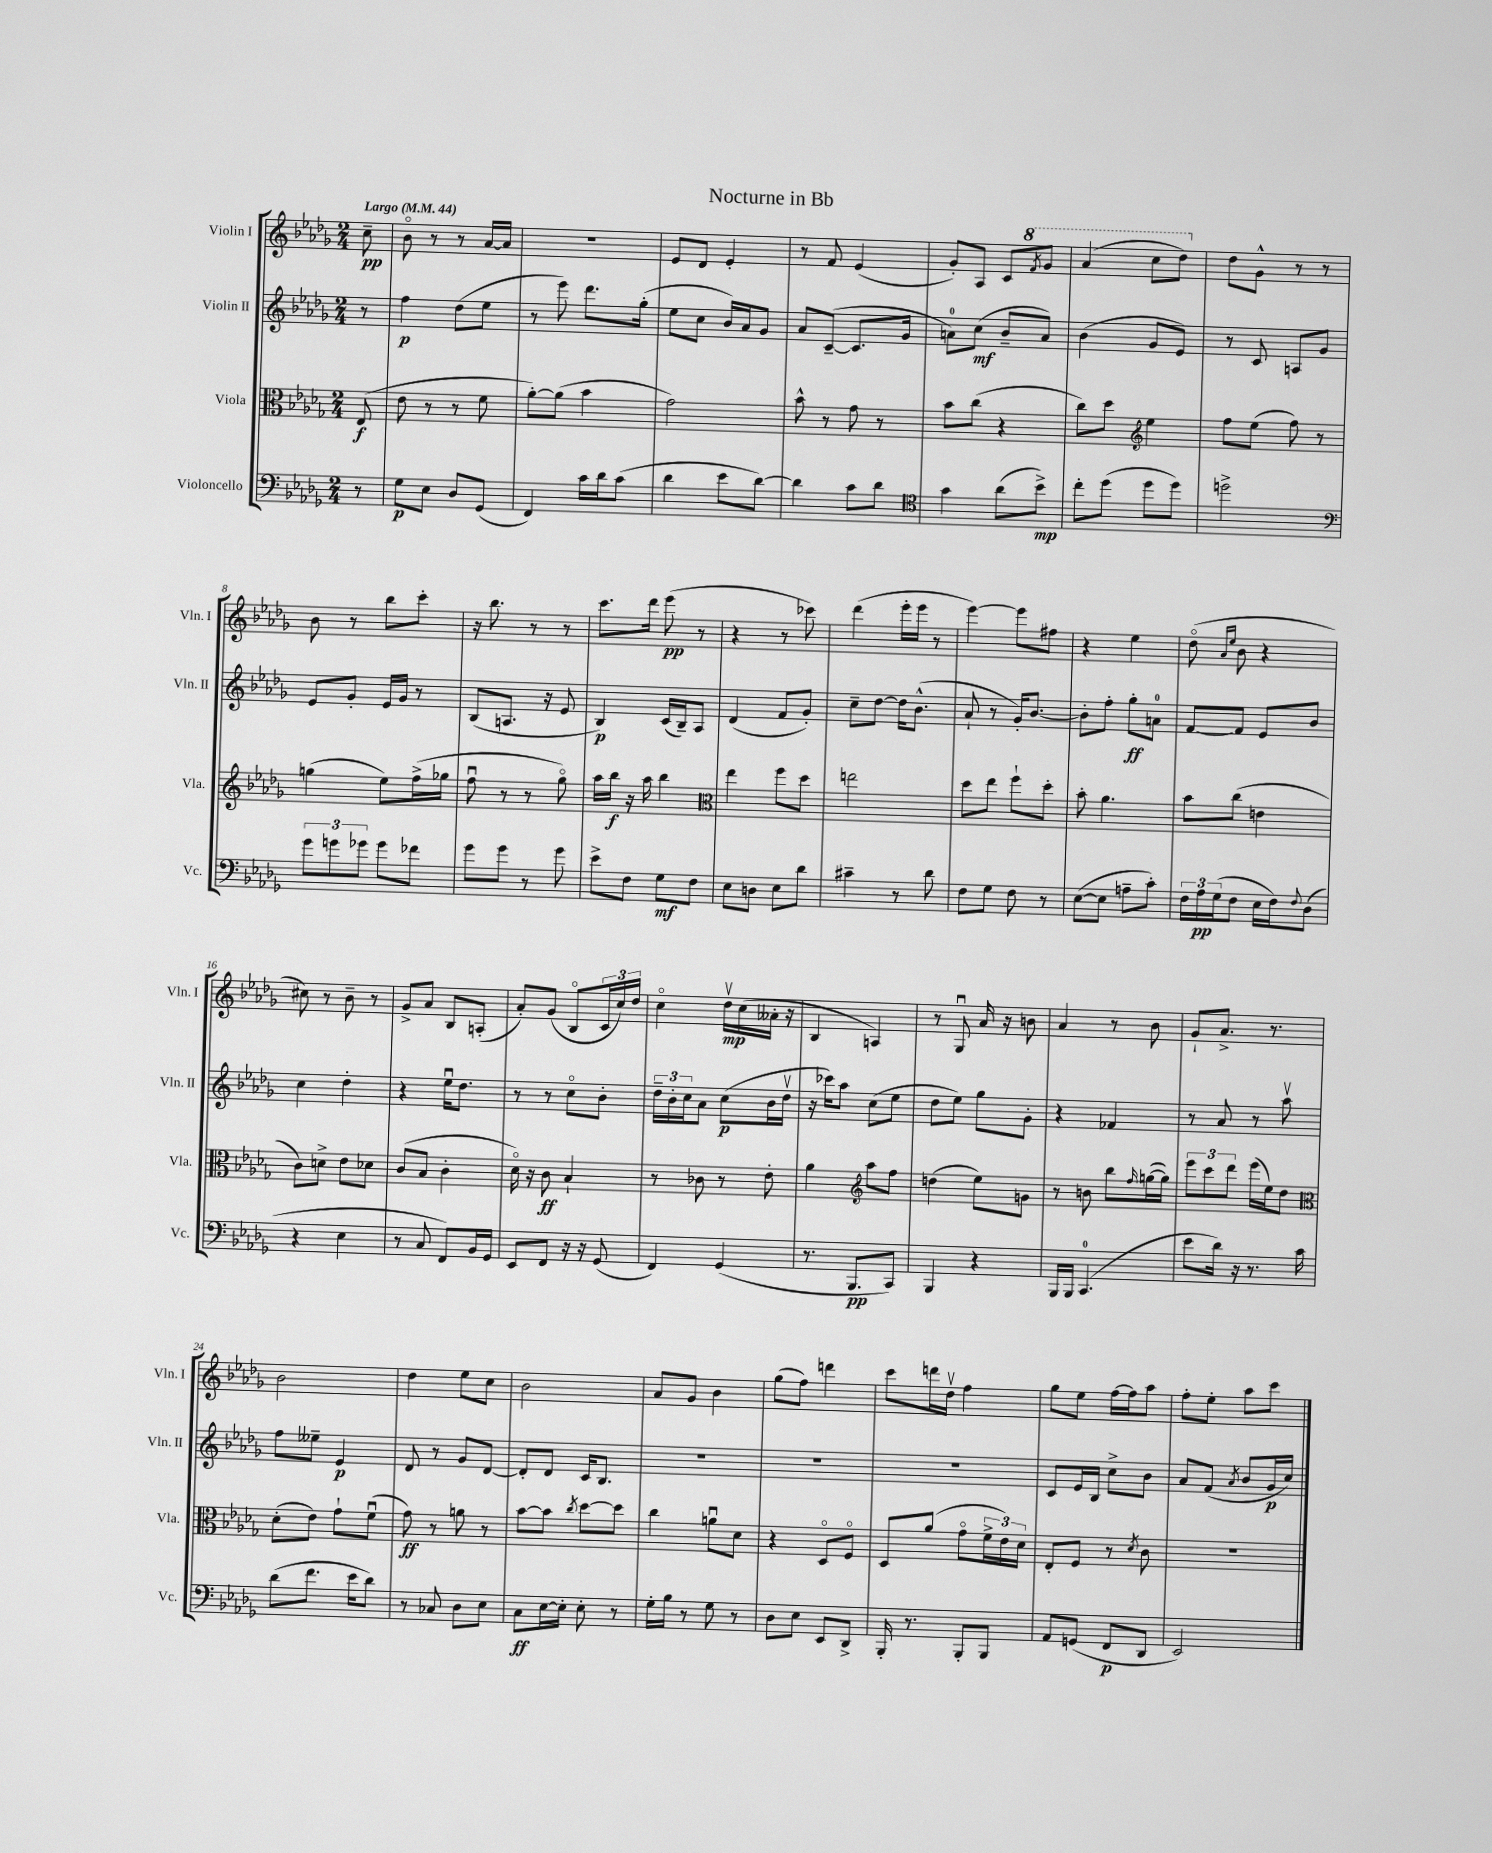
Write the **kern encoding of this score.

**kern	**kern	**kern	**kern
*staff4	*staff3	*staff2	*staff1
*clefF4	*clefC3	*clefG2	*clefG2
*k[b-e-a-d-g-]	*k[b-e-a-d-g-]	*k[b-e-a-d-g-]	*k[b-e-a-d-g-]
*M2/4	*M2/4	*M2/4	*M2/4
*MM44	*MM44	*MM44	*MM44
8r	(8E-	8r	8cc~
=	=	=	=
8G-	8e-	4ff	8b-o
8E-	8r	.	8r
8D-	8r	(8dd-	8r
(8GG-	8f	8ee-	[16a-
.	.	.	16a-]
=	=	=	=
4FF)	[8a-')	8r	2r
.	(8a-]	8eee-)	.
16c	4b-	8.ddd-	.
16d-	.	.	.
(8c	.	.	.
.	.	(16gg-'	.
=	=	=	=
4d-	2g-)	8ee-	8e-
.	.	8cc	8d-
8e-	.	16b-)	4e-'
.	.	16a-	.
[8d-)	.	8g-	.
=	=	=	=
4d-]	8b-^^	8a-	8r
.	8r	([8c~	8f
8c	8g-	8.c]	(4e-
8d-	8r	.	.
.	.	16g-	.
=	=	=	=
*clefC4	*	*	*
4g-	8b-	8a)	8g-')
.	(8cc	(8cc	8A-
(8a-	4r	8b-~	8c
.	.	.	8qff
8b-^)	.	8a)	8gg-
=	=	=	=
8cc'	8cc)	(4b-	(4aa-
(8dd-	8dd-	.	.
*	*clefG2	*	*
8dd-	4ee-	8g-	8ccc
8dd-)	.	8e-)	8ddd-)
=	=	=	=
2dd^	8ff	8r	8dd-
.	(8ee-	8c	8g-^^
.	8ff)	8A	8r
.	8r	8g-	8r
=	=	=	=
*clefF4	*	*	*
12g-	(4gg	8e-	8b-
12g	.	.	.
.	.	8g-'	8r
12g-	.	.	.
8g-	8ee-)	16e-	8bb-
.	.	16g-	.
8f-	(16ff^	8r	8ccc'
.	16gg-	.	.
=	=	=	=
8g-	8ffu	(8B-	16r
.	.	.	8.bb-
8g-	8r	8.A	.
8r	8r	.	8r
.	.	16r	.
8g-	8gg-o)	8e-	8r
=	=	=	=
8e-^	16aa-	4B-)	8.ccc
.	16bb-	.	.
8F	16r	.	.
.	16aa-	.	16ddd-
8G-	4bb-	(16c	(8eee-
.	.	16B-~)	.
8F	.	8A-	8r
=	=	=	=
*	*clefC3	*	*
8E-	4ee-	(4d-	4r
8D	.	.	.
8E-	8ff	8f	8r
8d-	8dd-	8g-')	8ccc-)
=	=	=	=
4c#~	2ee	8cc~	(4ddd-
.	.	[8dd-	.
8r	.	16dd-]	16eee-'
.	.	(8.b-^^	16eee-
8d-	.	.	8r
=	=	=	=
8F	8dd-	8a-`	[4eee-)
8G-	8ee-	8r	.
8F	8ff`	16g-')	8eee-]
.	.	[8.b-	.
8r	8dd-'	.	8ff#
=	=	=	=
([8E-	8b-'	8b-']	4r
8E-]	4.a-	8ff'	.
8A~	.	8gg-'	4ee-
8c')	.	8a	.
=	=	=	=
24F	8b-	[8f	(8dd-o
24A-	.	.	.
(24G-	.	.	.
.	.	.	16qqa-
.	.	.	16qqee-
8F	(8cc	8f]	8b-
16E-	4e	8e-	4r
16F)	.	.	.
8qqF	.	.	.
(8D-	.	8b-	.
=	=	=	=
4r	8c)	4cc	8cc#)
.	8d^	.	8r
4E-	8e-	4dd-'	8b-~
.	8d-	.	8r
=	=	=	=
8r	(8c	4r	8g-^
8C	8B-	.	8a-
8FF)	4c'	16ee-u	8B-
.	.	8.dd-	.
16BB-	.	.	(8A'
16GG-	.	.	.
=	=	=	=
8EE-	16d-o)	8r	8a-')
.	16r	.	.
8FF	8c	8r	(8g-
16r	4B-`	8cco	8B-o
16r	.	.	.
(8GG-	.	8b-'	24c
.	.	.	24cc)
.	.	.	24dd-
=	=	=	=
4FF)	8r	24dd-~	4cco
.	.	24b-'	.
.	.	24cc	.
.	8c-	8a-	.
(4GG-	8r	(8cc	16dd-v
.	.	.	(16cc
.	8e-'	16b-	16a--'
.	.	16dd-v	16r
=	=	=	=
8.r	4a-	16r	4B-
.	.	16ccc-)	.
.	.	8aa-	.
8.BBB-	.	.	.
*	*clefG2	*	*
.	8aa-	(8cc	4A)
8CC)	8ff	8ee-	.
=	=	=	=
4BBB-	(4dd	8dd-	8r
.	.	8ee-)	8G-u
4r	8ee-)	8gg-	16a-
.	.	.	16r
.	8g	8g-'	8b
=	=	=	=
16BBB-	8r	4r	4a-
16BBB-	.	.	.
(4.CC	8b	.	.
.	8bb-	4f-	8r
.	16qqff	.	.
.	([16gg	.	8b-
.	16gg])	.	.
=	=	=	=
8e-	12eee-	8r	8g-`
.	12ccc	.	.
16d-)	.	8a-	8.a-^
.	12ddd-	.	.
16r	.	.	.
8.r	(16eee-	8r	.
.	16ee-)	.	8.r
.	8dd-	8aa-v	.
16c	.	.	.
=	=	=	=
*	*clefC3	*	*
(8d-	(8d-'	8ff	2b-
8.f	8e-)	8ee--~	.
.	8g-`	4e-	.
16e-	.	.	.
8d-)	(8fu	.	.
=	=	=	=
8r	8g-)	8d-	4dd-
8C-	8r	8r	.
8D-	8a	8g-	8ee-
8E-	8r	[8d-	8cc
=	=	=	=
8C	[8b-	8d-']	2b-
[16E-	8b-]	8d-	.
16E-']	.	.	.
.	8qcc	.	.
8E-'	[8dd-	16c	.
.	.	8.B-	.
8r	8dd-]	.	.
=	=	=	=
16G-'	4cc	2r	8a-
16B-	.	.	.
8r	.	.	8g-
8G-	8au	.	4b-
8r	8d-	.	.
=	=	=	=
8D-	4r	2r	(8gg-
8E-	.	.	8ff)
8EE-	8D-o	.	4ddd
8DD-^	8Fo	.	.
=	=	=	=
16BBB-'	8D-	2r	8ccc
8.r	.	.	.
.	(8a-	.	16ddd
.	.	.	16dd-v
8BBB-'	8g-o	.	4ff
8BBB-	24f^	.	.
.	24e-)	.	.
.	24d-	.	.
=	=	=	=
8AA-	8E-'	8c	8gg-
(8GG	8F	16e-	8ee-
.	.	16B-	.
8FF	8r	8cc^	[16ff
.	.	.	16ff]
.	8qd-	.	.
8DD-	8c	8b-	8aa-
=	=	=	=
2EE-)	2r	8a-	8ff'
.	.	(8f	8ee-'
.	.	8qa-	.
.	.	8b-	8aa-
.	.	16g-	8ccc
.	.	16cc)	.
==	==	==	==
*-	*-	*-	*-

- _Problem statement_: Which lines in the material contain the string "kern", matching case exactly? Report each of them in full.

- _Response_:
Write the **kern encoding of this score.
**kern	**kern	**kern	**kern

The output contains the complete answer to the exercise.